Source data:
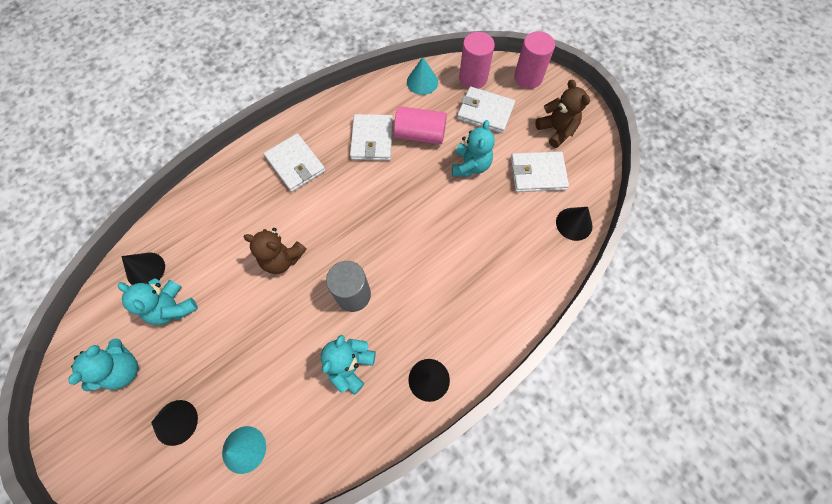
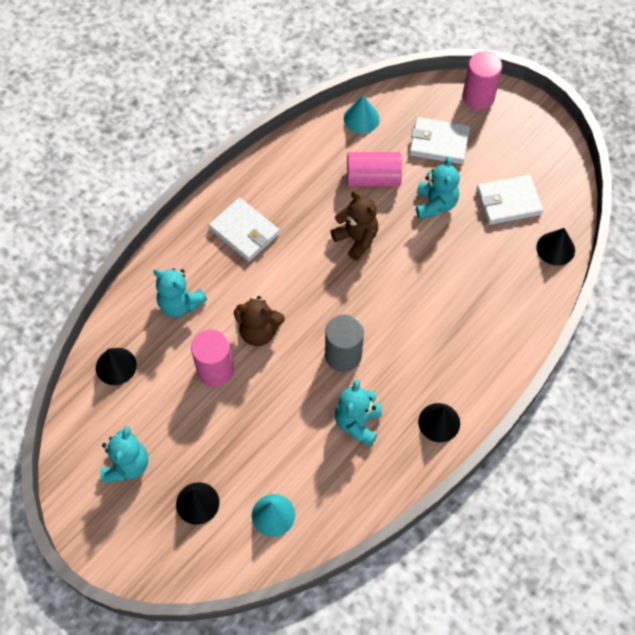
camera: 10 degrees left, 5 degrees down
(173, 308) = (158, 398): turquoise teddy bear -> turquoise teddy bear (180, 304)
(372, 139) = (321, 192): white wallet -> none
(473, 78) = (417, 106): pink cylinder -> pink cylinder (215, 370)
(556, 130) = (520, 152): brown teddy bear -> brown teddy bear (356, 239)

* * *

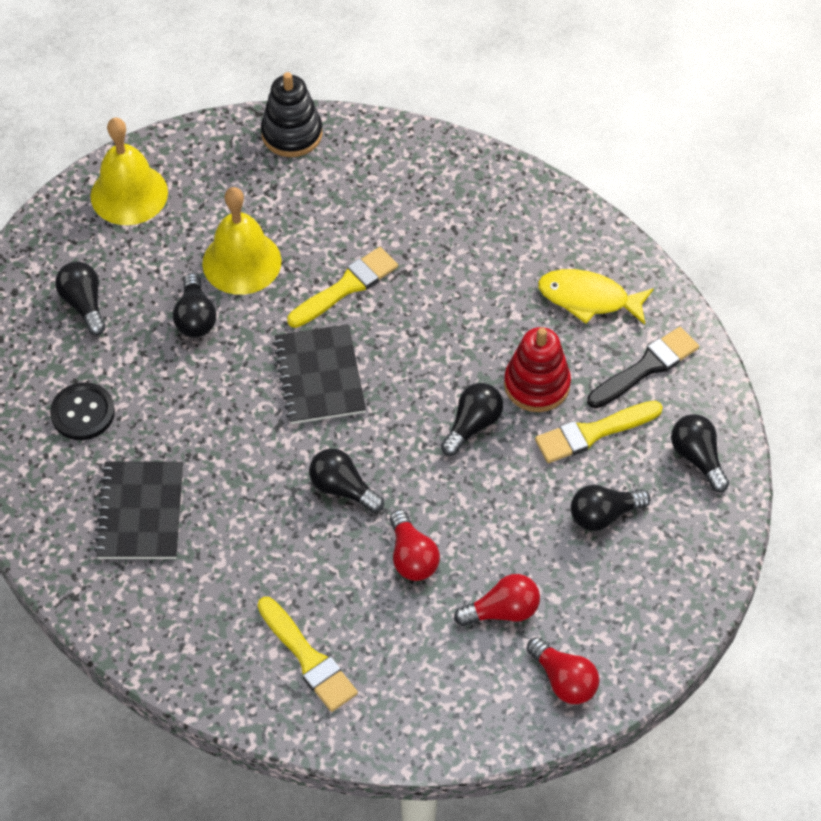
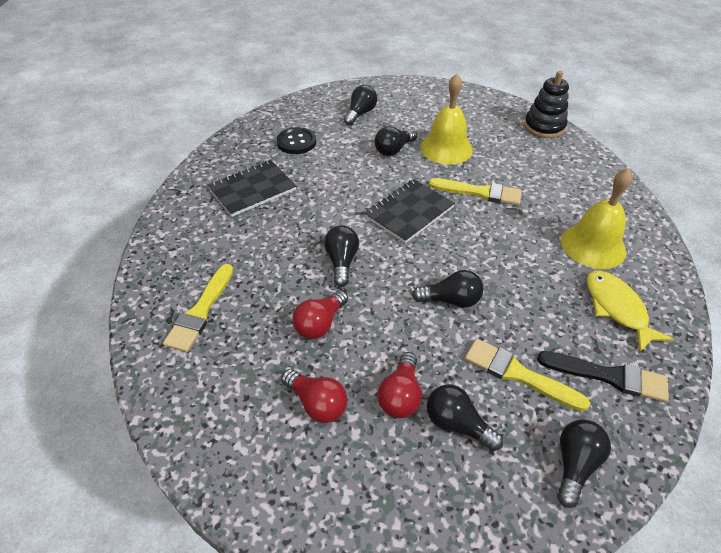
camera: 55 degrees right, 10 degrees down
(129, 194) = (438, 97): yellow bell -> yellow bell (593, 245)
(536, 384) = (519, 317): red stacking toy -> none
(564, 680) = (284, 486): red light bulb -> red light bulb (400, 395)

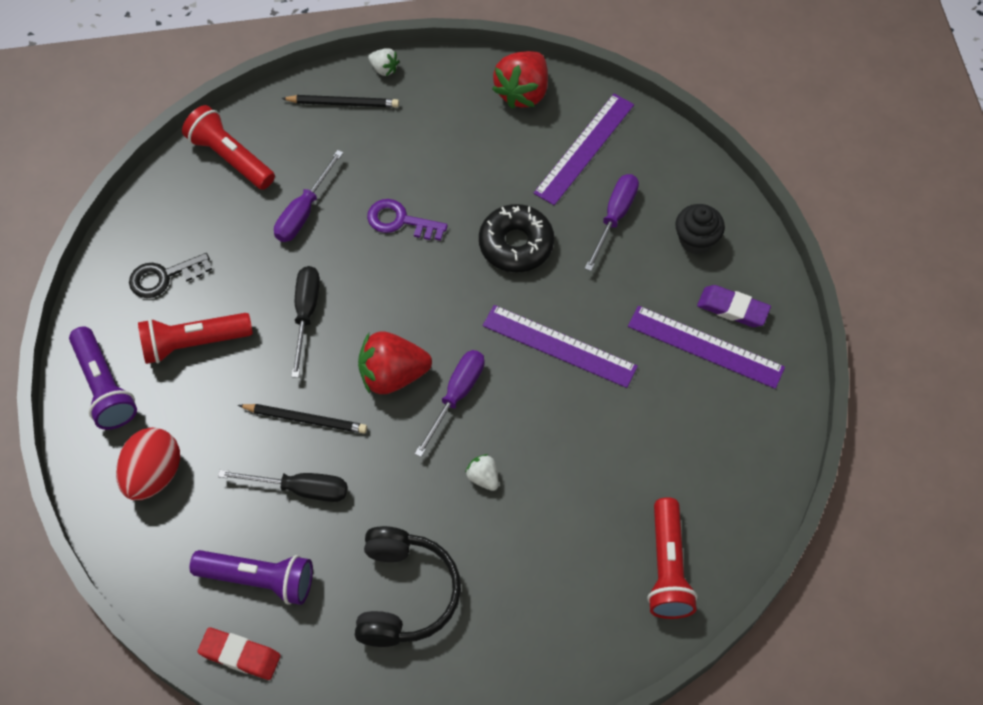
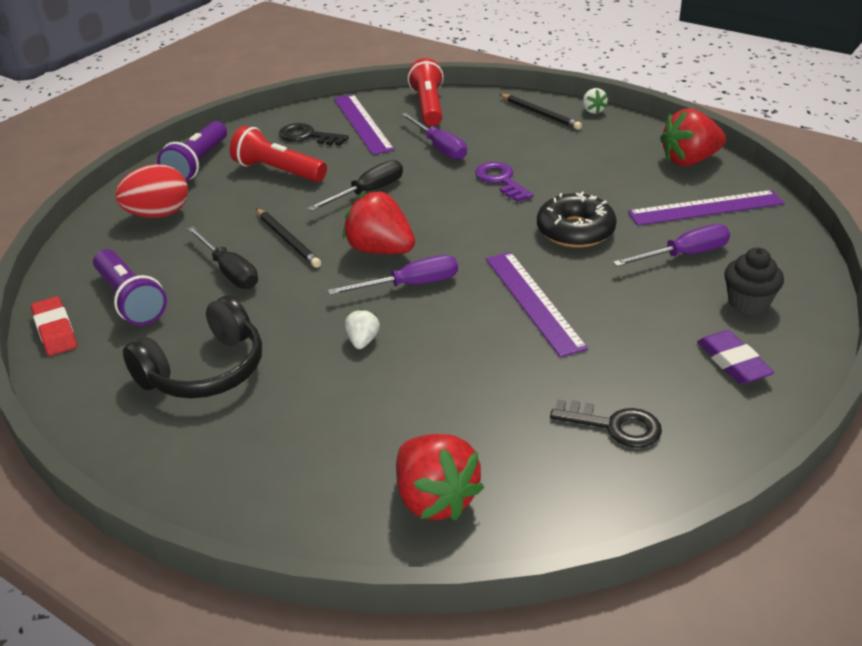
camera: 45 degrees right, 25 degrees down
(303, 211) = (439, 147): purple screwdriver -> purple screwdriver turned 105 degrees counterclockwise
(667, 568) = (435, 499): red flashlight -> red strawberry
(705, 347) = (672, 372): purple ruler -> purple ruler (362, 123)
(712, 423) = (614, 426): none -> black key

==

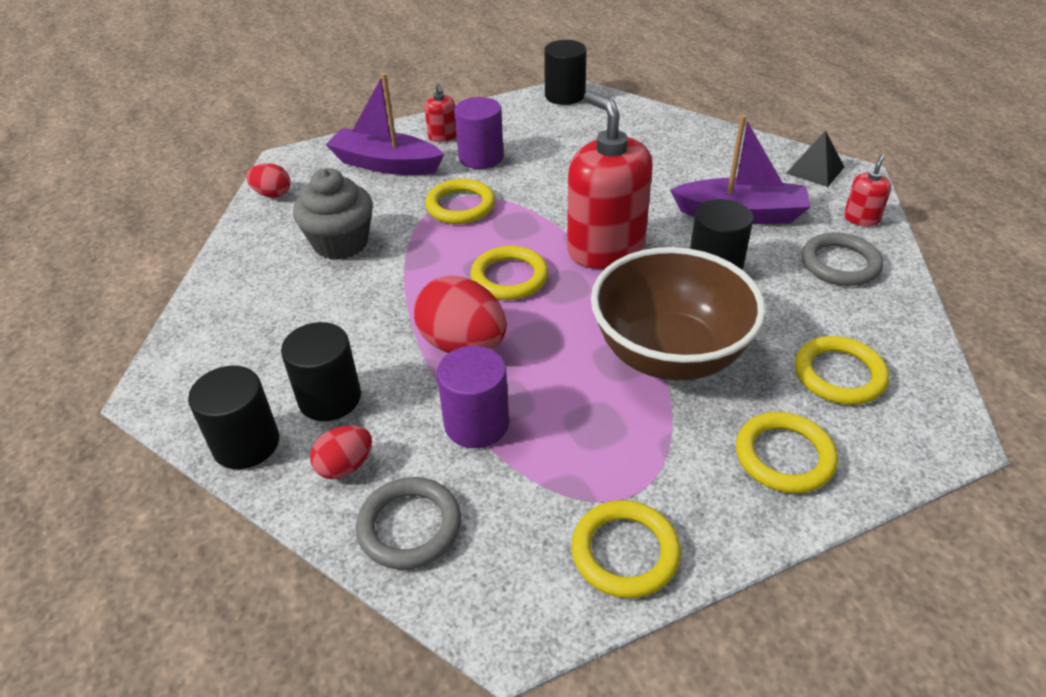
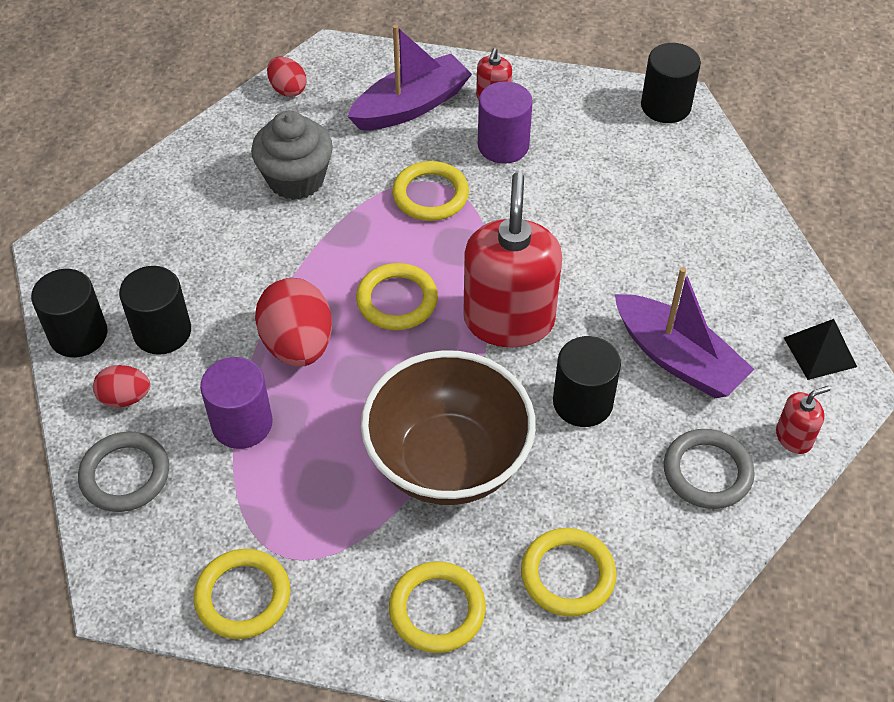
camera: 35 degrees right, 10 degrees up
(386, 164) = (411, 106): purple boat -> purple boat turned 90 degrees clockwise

Task instructions: Gather, from the listing above, every line carrying the word "down".

Result of the task:
camera: 10 degrees left, 5 degrees down
camera: 55 degrees right, 10 degrees down
camera: 45 degrees right, 25 degrees down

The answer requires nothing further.